PROBLEM STATEMENT
Using the listing below, print the line containing "none -> yellow brick A3:B3 level 1", the line containing "none -> yellow round brick C11 level 2", and each line between them, exactly and nothing else. Pictures stay out of the print.

== Segment start ==

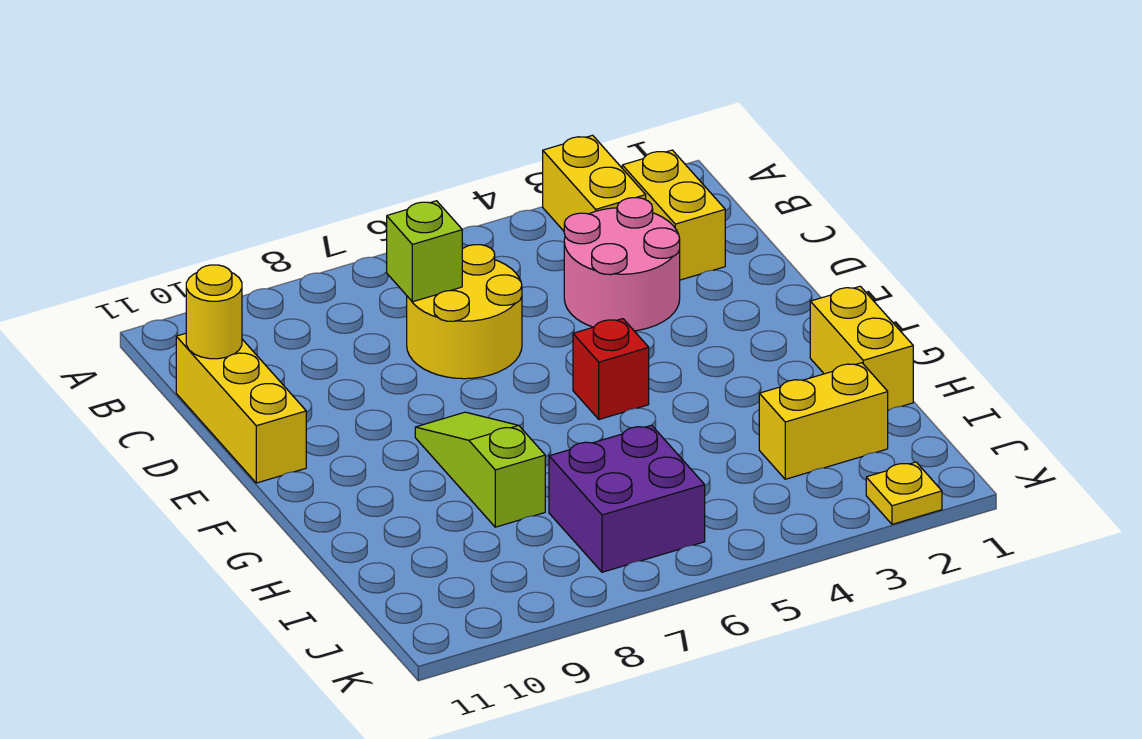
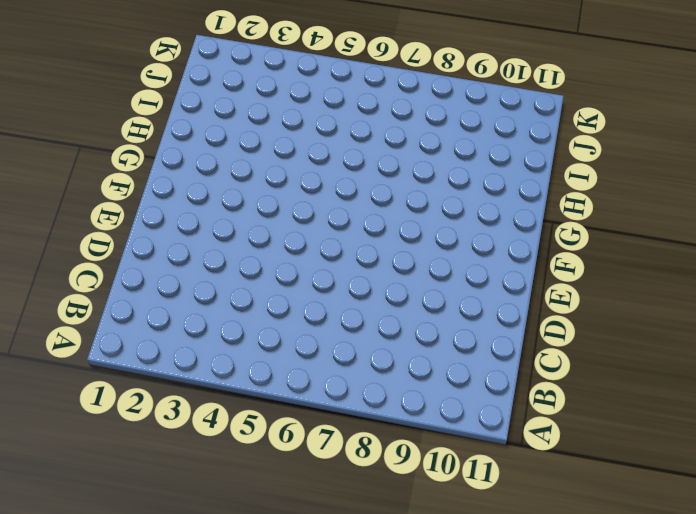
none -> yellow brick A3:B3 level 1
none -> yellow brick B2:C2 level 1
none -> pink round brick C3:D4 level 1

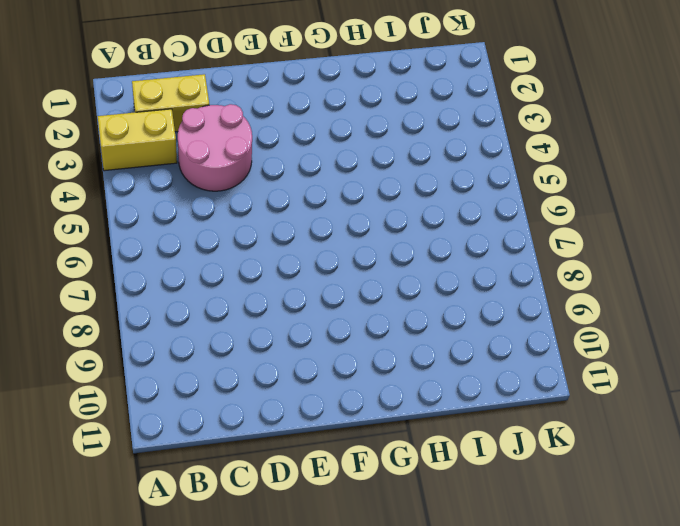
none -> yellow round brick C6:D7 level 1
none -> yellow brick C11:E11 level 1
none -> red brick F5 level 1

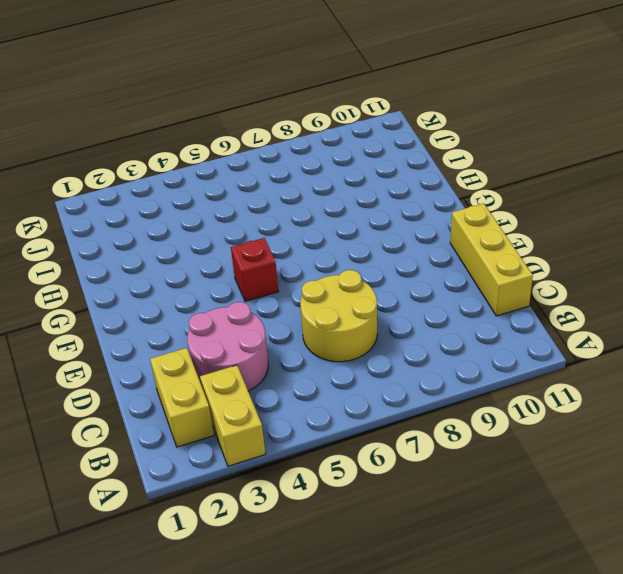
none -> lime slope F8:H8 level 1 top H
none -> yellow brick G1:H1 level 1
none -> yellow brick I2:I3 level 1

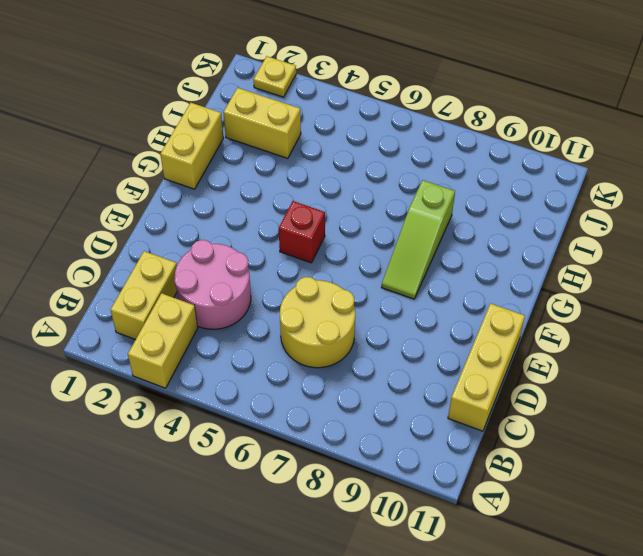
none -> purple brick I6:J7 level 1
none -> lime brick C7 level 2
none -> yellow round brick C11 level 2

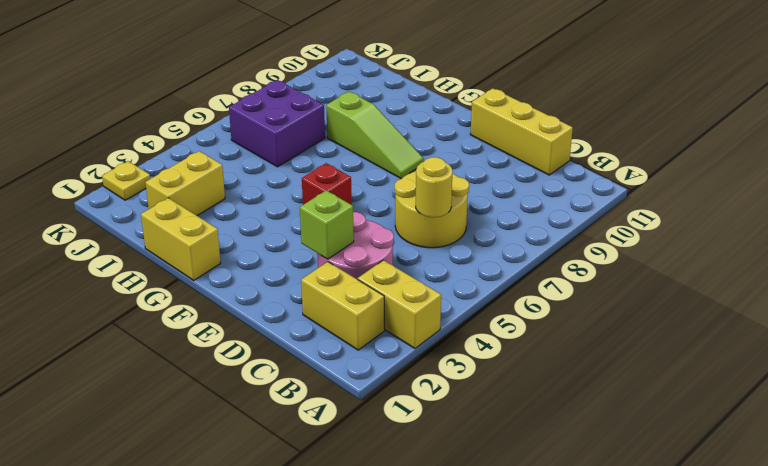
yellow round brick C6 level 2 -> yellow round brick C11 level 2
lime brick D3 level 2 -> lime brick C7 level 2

== Segment end ==
== Segment start ==

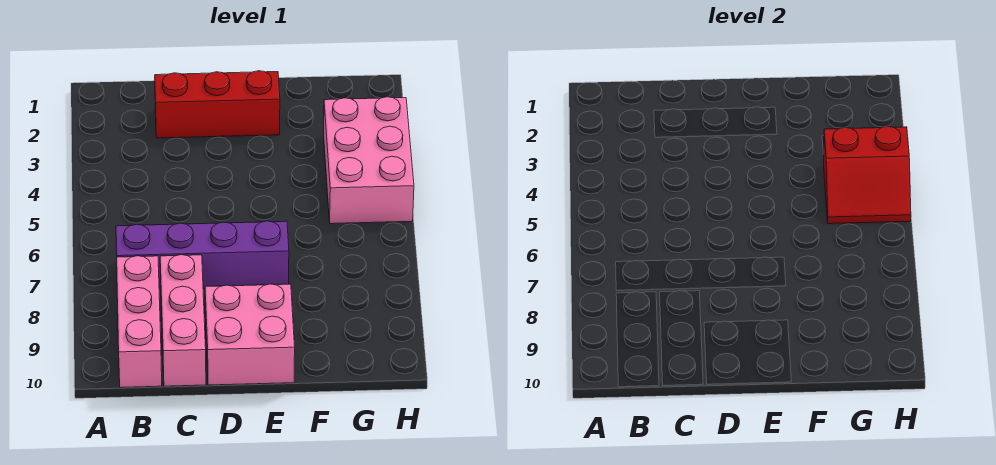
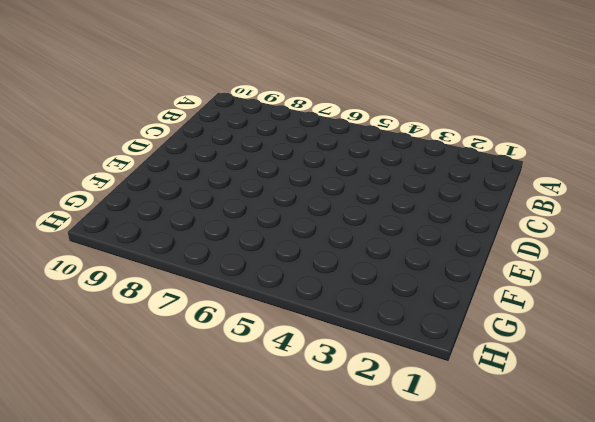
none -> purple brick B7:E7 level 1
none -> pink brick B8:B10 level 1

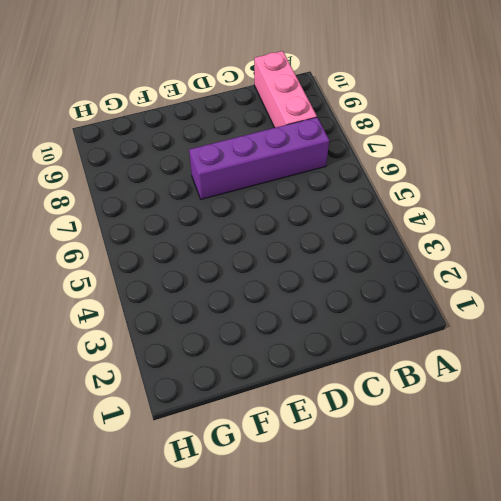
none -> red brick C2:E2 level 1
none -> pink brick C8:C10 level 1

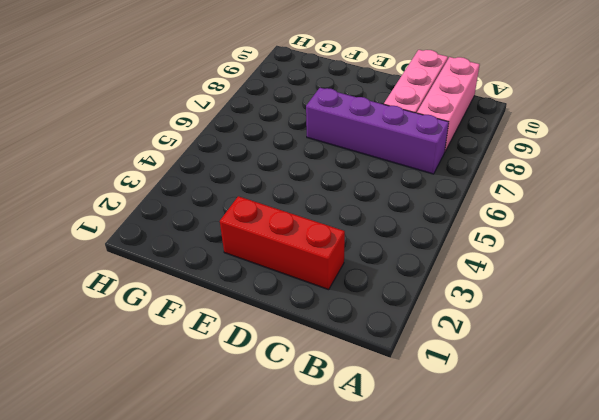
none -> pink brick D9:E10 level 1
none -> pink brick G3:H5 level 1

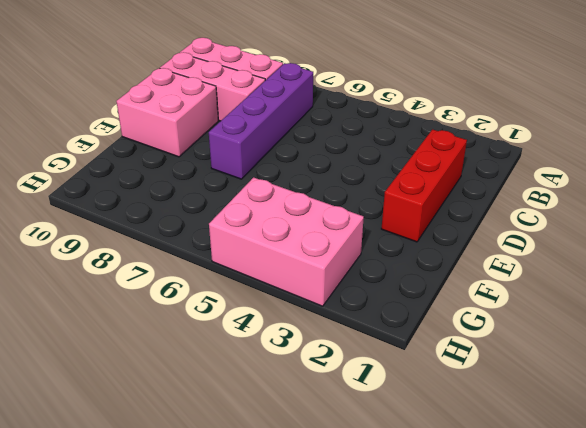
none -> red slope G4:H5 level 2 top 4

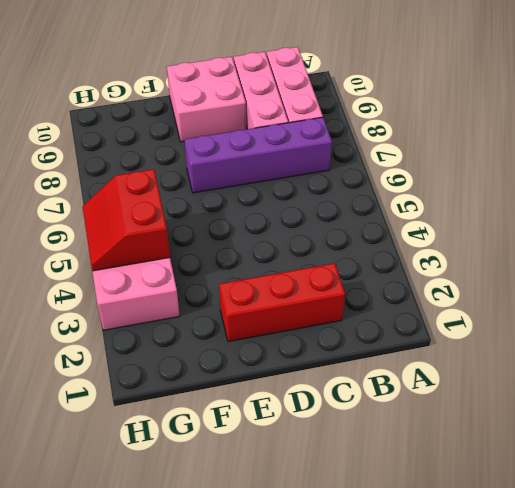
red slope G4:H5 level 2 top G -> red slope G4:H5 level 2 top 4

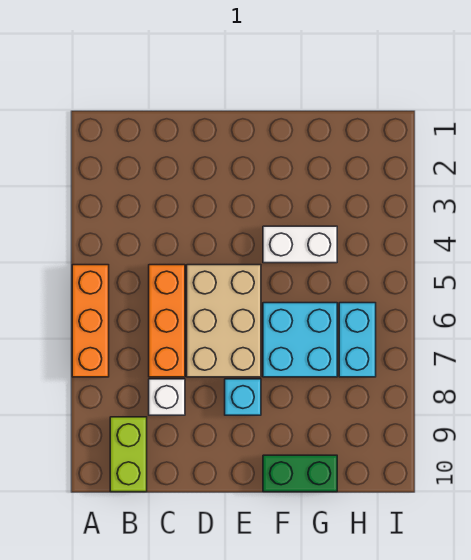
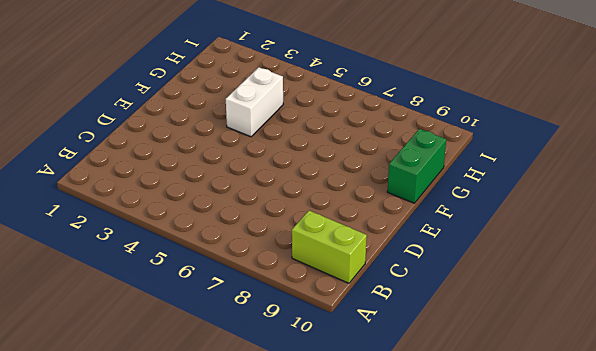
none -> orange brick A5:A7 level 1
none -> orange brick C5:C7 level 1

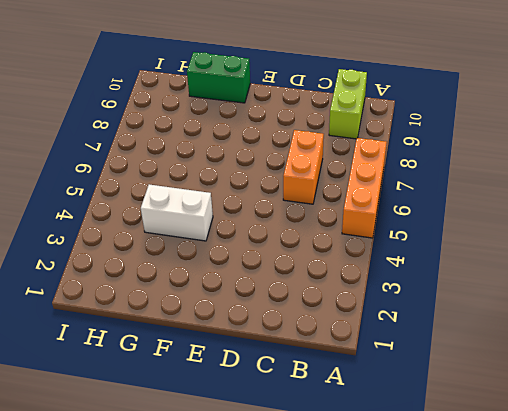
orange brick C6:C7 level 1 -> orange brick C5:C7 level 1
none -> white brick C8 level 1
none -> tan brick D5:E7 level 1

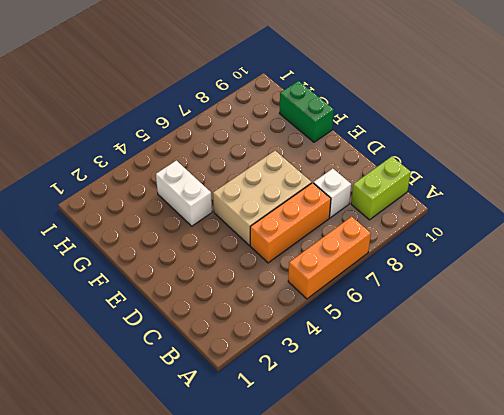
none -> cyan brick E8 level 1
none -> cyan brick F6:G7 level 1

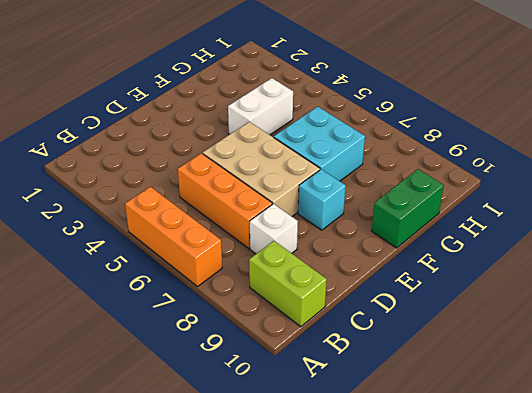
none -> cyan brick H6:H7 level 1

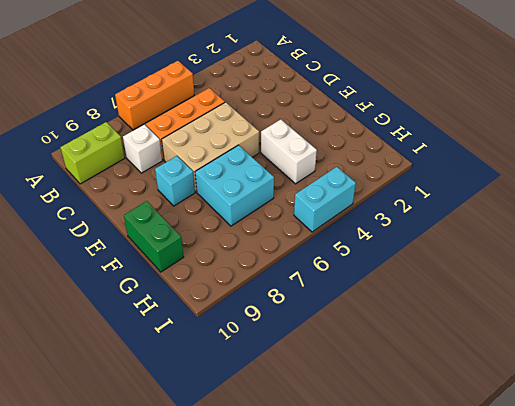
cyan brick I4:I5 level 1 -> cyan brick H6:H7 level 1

== Segment end ==

ANSWER TO THIS TASK
none -> yellow brick A3:B3 level 1
none -> yellow brick B2:C2 level 1
none -> pink round brick C3:D4 level 1

none -> yellow round brick C6:D7 level 1
none -> yellow brick C11:E11 level 1
none -> red brick F5 level 1

none -> lime slope F8:H8 level 1 top H
none -> yellow brick G1:H1 level 1
none -> yellow brick I2:I3 level 1

none -> purple brick I6:J7 level 1
none -> lime brick C7 level 2
none -> yellow round brick C11 level 2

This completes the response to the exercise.